→ Task item
Leaving all pictures aside, copy exactly the lines from the start of the listing below through the line that contains "brown egg [337,339,399,388]", and only those lines.

→ Data
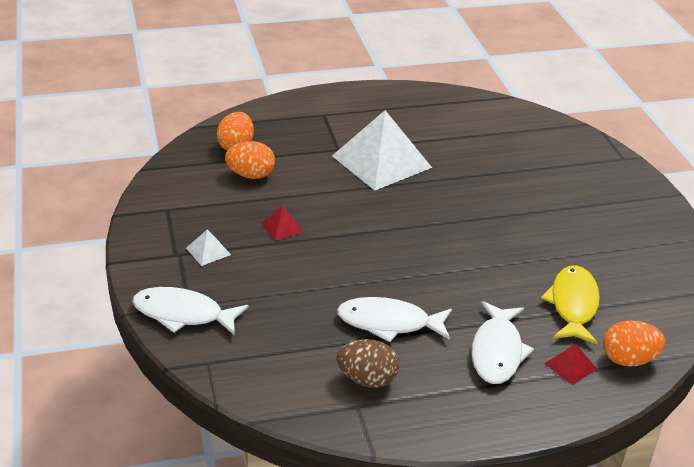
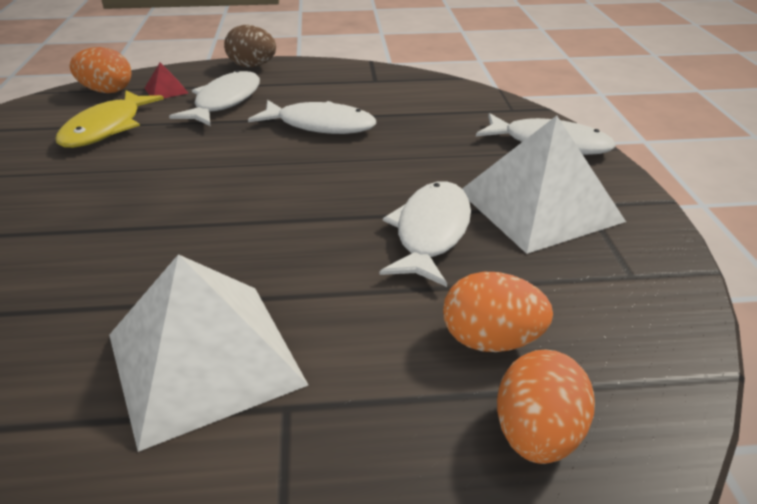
camera: 170 degrees left, 0 degrees up
white pyramid [186,230,231,266] -> white pyramid [462,116,626,254], size x2.44
red pyramid [262,206,304,241] -> white fish [379,181,471,287]
brown egg [337,339,399,388] -> brown egg moved to [224,25,276,67]

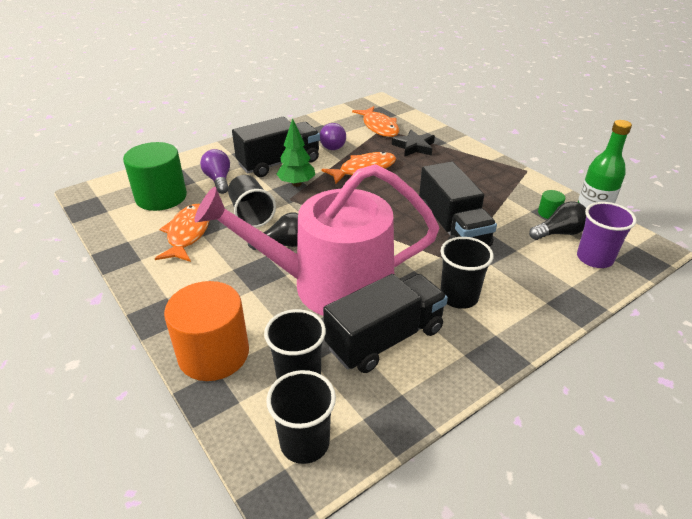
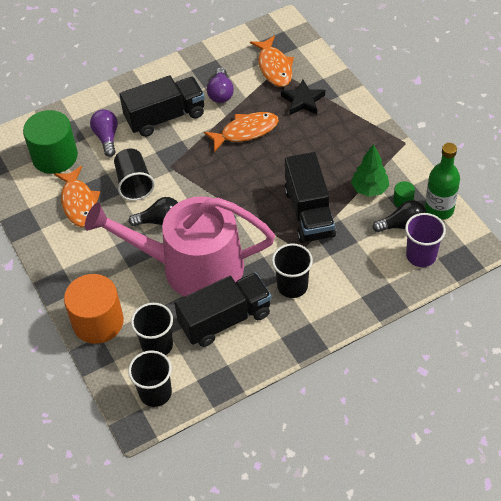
camera: 10 degrees right, 15 degrees up
orange fish [155,204,209,262] -> orange fish turned 150 degrees clockwise [54,166,100,227]
green tree [276,118,315,187] -> green tree moved to [351,144,389,197]

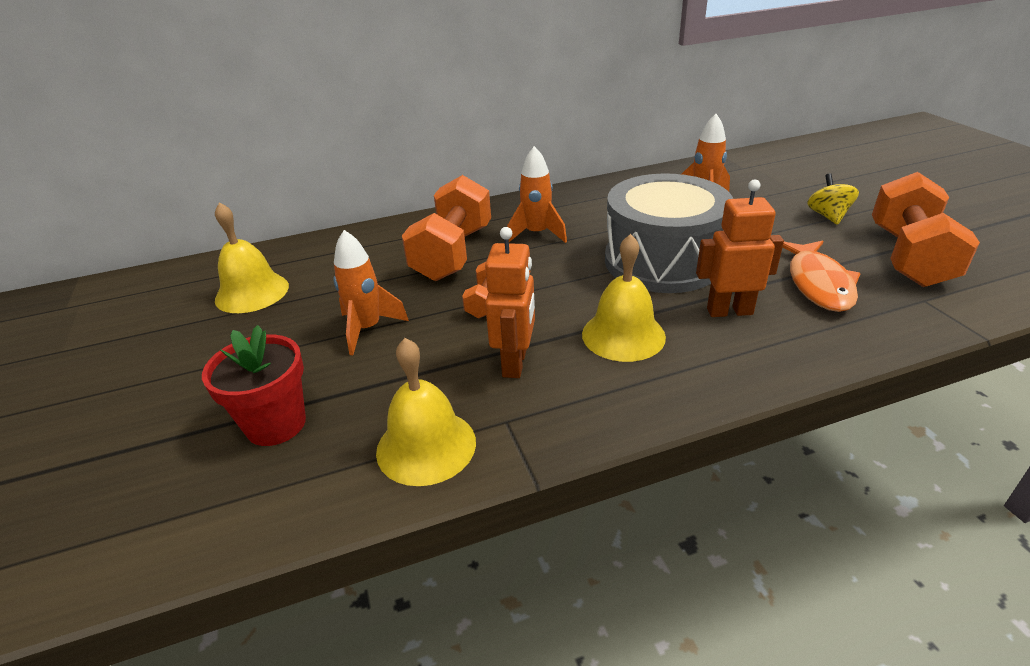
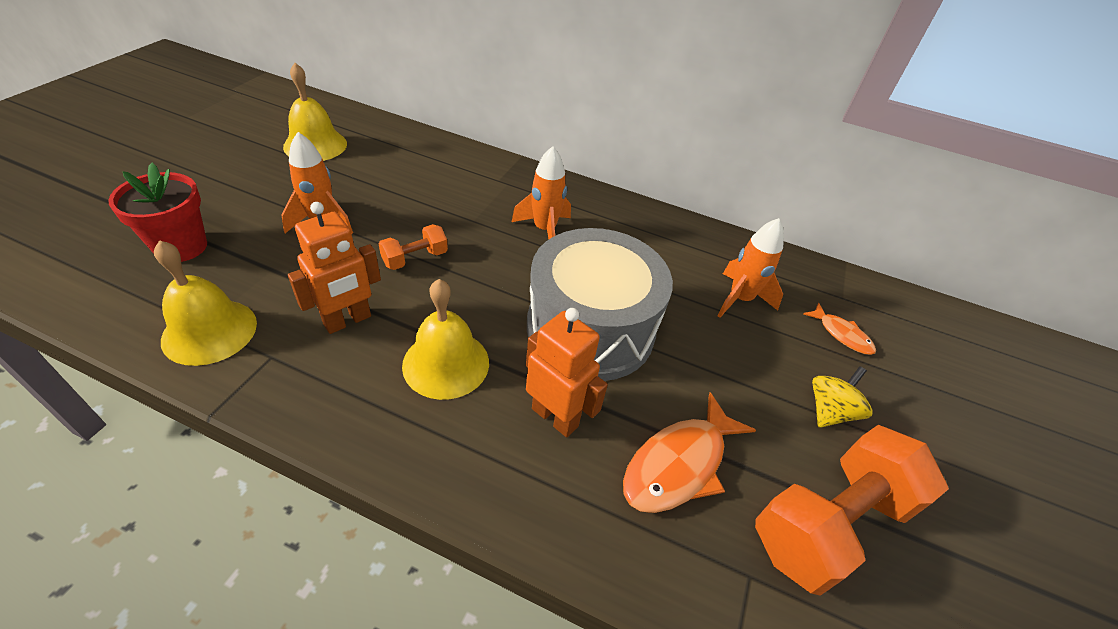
camera: 35 degrees right, 10 degrees up
orange dumbbell [402,175,491,281] -> none
none -> orange fish [803,303,876,355]

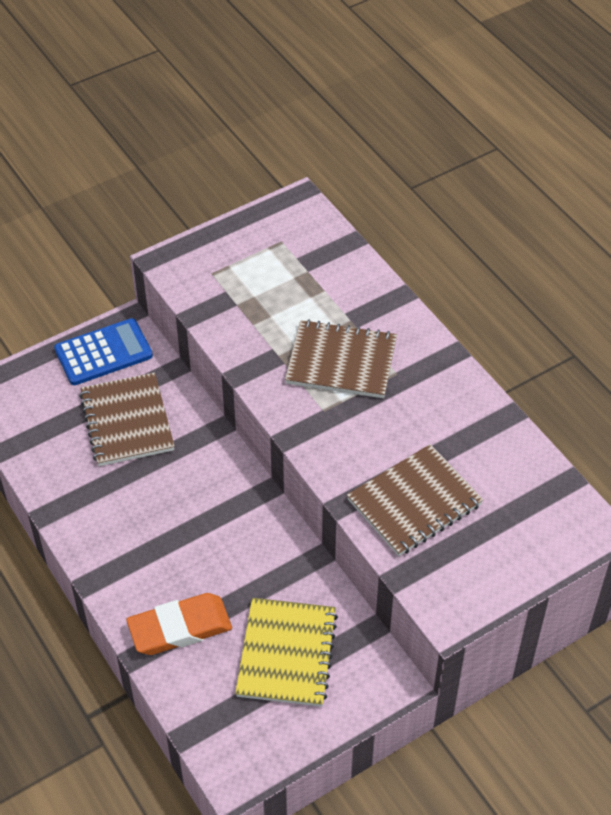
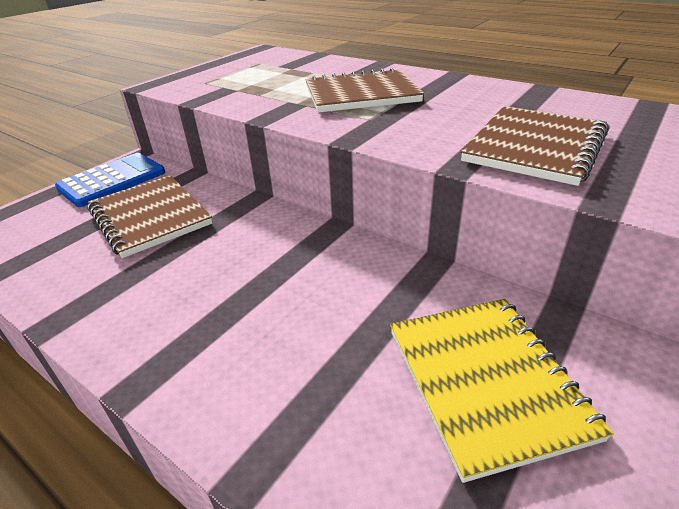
camera: 20 degrees left, 15 degrees down
orange eraser [126,593,232,655] -> none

→ Response box
camera: 170 degrees left, 0 degrees up
white pyramid [186,230,231,266] -> white pyramid [462,116,626,254], size x2.44
red pyramid [262,206,304,241] -> white fish [379,181,471,287]
brown egg [337,339,399,388] -> brown egg moved to [224,25,276,67]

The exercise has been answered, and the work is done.